▸ **Material for the task**
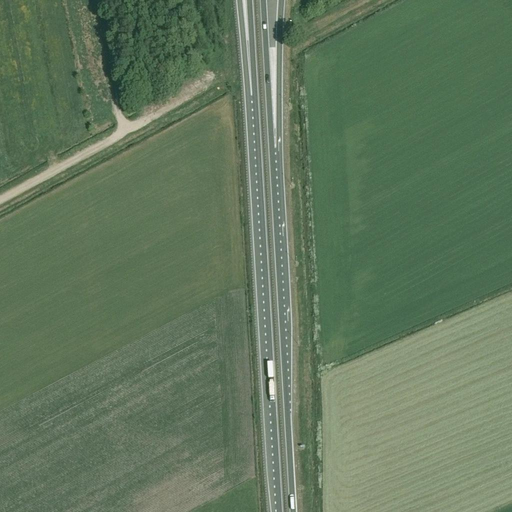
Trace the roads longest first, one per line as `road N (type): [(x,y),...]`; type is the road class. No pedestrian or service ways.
road 1 (trunk): [(254,95),(278,511)]
road 2 (trunk): [(293,511),(271,148)]
road 3 (track): [(0,200),(217,79)]
road 4 (trunk): [(271,148),(280,0)]
road 5 (trunk): [(271,148),(263,0)]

▸ **Exercise**
Can you give the material above again, substituting "shortest first" for "longest first" and keeping everything else unchanged? Leave the pictures out.

▸ **Completed task**
Trace the roads shortest first, one per line as `road N (type): [(x,y),...]`; type is the road class. No pedestrian or service ways.
road 1 (trunk): [(254,95),(278,511)]
road 2 (trunk): [(293,511),(271,148)]
road 3 (track): [(0,200),(217,79)]
road 4 (trunk): [(271,148),(280,0)]
road 5 (trunk): [(271,148),(263,0)]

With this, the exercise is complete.